## About this task
Could you write out the lines below exactly, beginning with the first and finishing with the one that contains "replace | ball/royal"?

## Excerpted data
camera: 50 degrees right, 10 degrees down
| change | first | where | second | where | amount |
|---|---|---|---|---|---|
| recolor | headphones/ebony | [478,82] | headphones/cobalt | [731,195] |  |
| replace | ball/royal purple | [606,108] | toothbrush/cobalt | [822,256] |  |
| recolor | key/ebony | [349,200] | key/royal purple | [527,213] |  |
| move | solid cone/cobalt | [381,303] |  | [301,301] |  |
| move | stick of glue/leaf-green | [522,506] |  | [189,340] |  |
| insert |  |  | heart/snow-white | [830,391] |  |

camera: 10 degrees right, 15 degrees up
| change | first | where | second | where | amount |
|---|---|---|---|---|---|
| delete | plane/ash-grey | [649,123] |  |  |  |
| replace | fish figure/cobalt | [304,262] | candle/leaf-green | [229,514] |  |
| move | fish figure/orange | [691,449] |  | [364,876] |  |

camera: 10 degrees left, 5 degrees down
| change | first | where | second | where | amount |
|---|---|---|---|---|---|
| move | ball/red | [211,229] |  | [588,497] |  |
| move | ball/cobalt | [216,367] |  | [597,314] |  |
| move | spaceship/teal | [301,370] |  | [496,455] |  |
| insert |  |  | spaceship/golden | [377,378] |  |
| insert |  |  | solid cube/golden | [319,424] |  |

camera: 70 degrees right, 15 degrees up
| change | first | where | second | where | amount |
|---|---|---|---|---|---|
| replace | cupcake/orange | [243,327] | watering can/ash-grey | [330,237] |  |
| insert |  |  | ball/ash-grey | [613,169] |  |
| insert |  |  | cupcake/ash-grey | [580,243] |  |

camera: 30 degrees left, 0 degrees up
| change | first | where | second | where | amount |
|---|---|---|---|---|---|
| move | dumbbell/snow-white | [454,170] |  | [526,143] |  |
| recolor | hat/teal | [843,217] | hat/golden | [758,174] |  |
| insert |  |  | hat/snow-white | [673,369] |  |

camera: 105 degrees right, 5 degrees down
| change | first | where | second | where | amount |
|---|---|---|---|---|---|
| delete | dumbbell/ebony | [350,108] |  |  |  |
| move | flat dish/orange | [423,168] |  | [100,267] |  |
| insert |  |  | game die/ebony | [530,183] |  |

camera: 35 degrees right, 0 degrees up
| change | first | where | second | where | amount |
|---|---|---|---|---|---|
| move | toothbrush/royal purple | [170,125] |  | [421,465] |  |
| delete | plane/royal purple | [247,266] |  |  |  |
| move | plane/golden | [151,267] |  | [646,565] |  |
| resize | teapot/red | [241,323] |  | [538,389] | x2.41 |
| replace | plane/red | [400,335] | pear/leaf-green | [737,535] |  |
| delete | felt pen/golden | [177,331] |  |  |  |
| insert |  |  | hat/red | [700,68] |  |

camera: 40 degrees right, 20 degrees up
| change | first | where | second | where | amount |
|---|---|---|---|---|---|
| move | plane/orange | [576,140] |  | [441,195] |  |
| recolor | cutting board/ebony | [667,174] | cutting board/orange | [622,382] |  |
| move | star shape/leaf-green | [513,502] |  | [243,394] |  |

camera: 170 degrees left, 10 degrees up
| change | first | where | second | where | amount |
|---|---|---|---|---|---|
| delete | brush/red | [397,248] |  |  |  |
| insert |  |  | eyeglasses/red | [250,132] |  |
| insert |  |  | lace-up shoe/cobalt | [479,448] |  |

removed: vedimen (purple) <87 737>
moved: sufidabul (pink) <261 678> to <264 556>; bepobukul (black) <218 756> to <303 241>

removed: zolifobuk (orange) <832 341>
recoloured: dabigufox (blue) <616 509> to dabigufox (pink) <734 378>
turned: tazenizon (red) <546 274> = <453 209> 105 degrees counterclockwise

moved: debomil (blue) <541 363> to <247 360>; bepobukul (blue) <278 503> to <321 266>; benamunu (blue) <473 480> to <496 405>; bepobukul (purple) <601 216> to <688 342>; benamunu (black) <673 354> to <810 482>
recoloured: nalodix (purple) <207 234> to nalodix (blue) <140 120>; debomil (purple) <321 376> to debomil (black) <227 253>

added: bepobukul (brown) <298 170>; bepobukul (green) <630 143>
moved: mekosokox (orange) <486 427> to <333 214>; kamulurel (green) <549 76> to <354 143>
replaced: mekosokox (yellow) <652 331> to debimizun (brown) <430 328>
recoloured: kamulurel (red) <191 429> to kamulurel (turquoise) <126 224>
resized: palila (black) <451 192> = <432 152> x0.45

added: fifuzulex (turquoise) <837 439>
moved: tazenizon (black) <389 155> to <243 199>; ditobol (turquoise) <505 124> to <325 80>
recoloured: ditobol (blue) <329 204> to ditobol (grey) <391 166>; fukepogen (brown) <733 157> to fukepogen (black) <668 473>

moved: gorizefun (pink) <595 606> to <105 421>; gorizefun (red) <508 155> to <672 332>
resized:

## The completed task
camera: 50 degrees right, 10 degrees down
| change | first | where | second | where | amount |
|---|---|---|---|---|---|
| recolor | headphones/ebony | [478,82] | headphones/cobalt | [731,195] |  |
| replace | ball/royal purple | [606,108] | toothbrush/cobalt | [822,256] |  |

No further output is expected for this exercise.